__Data provided__:
........

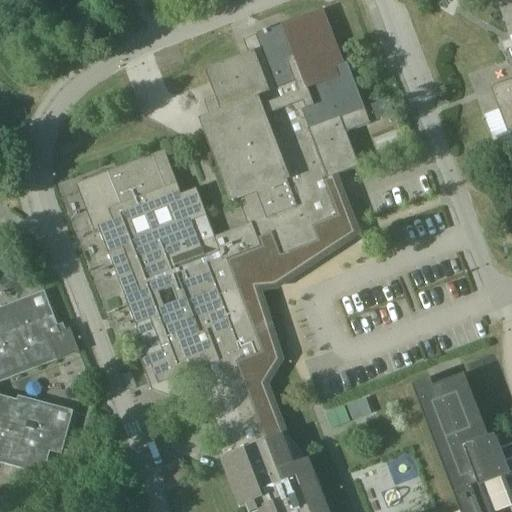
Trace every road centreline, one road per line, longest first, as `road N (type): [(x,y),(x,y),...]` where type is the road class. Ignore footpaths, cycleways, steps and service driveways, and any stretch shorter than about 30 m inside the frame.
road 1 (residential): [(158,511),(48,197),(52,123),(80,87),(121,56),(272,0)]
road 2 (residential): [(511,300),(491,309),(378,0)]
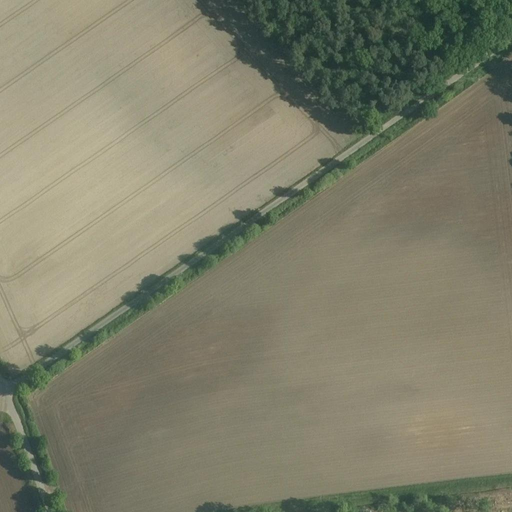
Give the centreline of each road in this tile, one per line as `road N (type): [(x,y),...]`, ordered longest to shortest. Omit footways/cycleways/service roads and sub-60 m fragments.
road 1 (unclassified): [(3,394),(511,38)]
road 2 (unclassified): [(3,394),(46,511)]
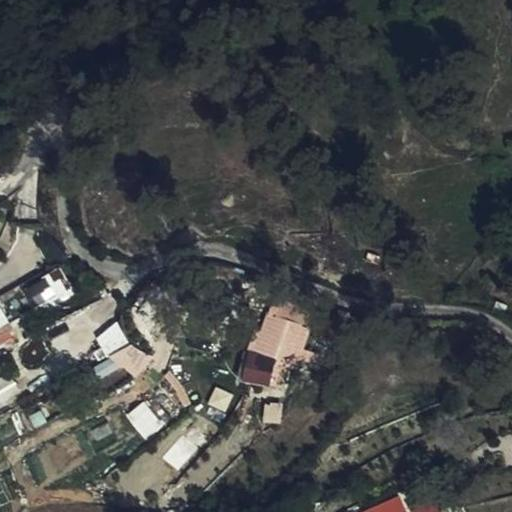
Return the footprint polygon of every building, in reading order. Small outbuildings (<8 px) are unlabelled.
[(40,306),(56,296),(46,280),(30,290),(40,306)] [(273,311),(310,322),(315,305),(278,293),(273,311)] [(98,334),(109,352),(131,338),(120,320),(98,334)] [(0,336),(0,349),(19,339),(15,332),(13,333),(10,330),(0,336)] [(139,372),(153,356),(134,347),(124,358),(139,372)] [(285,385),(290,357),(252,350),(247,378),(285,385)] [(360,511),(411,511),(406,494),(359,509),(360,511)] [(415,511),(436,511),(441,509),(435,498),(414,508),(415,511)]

........

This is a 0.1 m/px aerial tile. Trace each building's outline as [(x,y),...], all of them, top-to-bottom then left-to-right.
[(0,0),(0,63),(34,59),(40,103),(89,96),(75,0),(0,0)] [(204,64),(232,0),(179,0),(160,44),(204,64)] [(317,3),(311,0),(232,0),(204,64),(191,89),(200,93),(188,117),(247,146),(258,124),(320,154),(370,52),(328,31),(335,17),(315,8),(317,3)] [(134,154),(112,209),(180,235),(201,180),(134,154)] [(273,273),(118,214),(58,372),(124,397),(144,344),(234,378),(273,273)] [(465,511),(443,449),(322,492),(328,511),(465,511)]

........

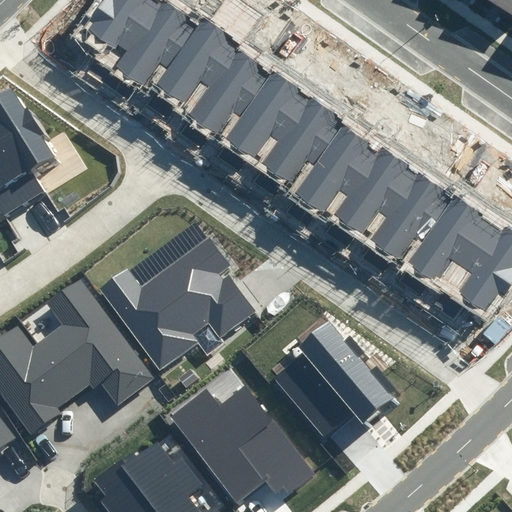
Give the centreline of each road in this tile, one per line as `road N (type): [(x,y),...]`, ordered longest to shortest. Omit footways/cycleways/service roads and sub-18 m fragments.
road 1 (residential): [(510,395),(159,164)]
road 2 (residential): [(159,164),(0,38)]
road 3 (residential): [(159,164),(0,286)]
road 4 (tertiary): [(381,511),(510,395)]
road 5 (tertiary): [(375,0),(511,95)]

........

__Problem to work on__: Write out again, word for word, the part of the data that opens with the line containing "sub-60 m fragments." and closes with the line containing "road 2 (unclassified): [(3,394),(46,511)]", both of those lines included, and nothing else.

__Correct result__:
Give the centreline of each road in this tile, one per line as `road N (type): [(x,y),...]`, ordered longest to shortest. Omit footways/cycleways/service roads and sub-60 m fragments.
road 1 (unclassified): [(3,394),(511,38)]
road 2 (unclassified): [(3,394),(46,511)]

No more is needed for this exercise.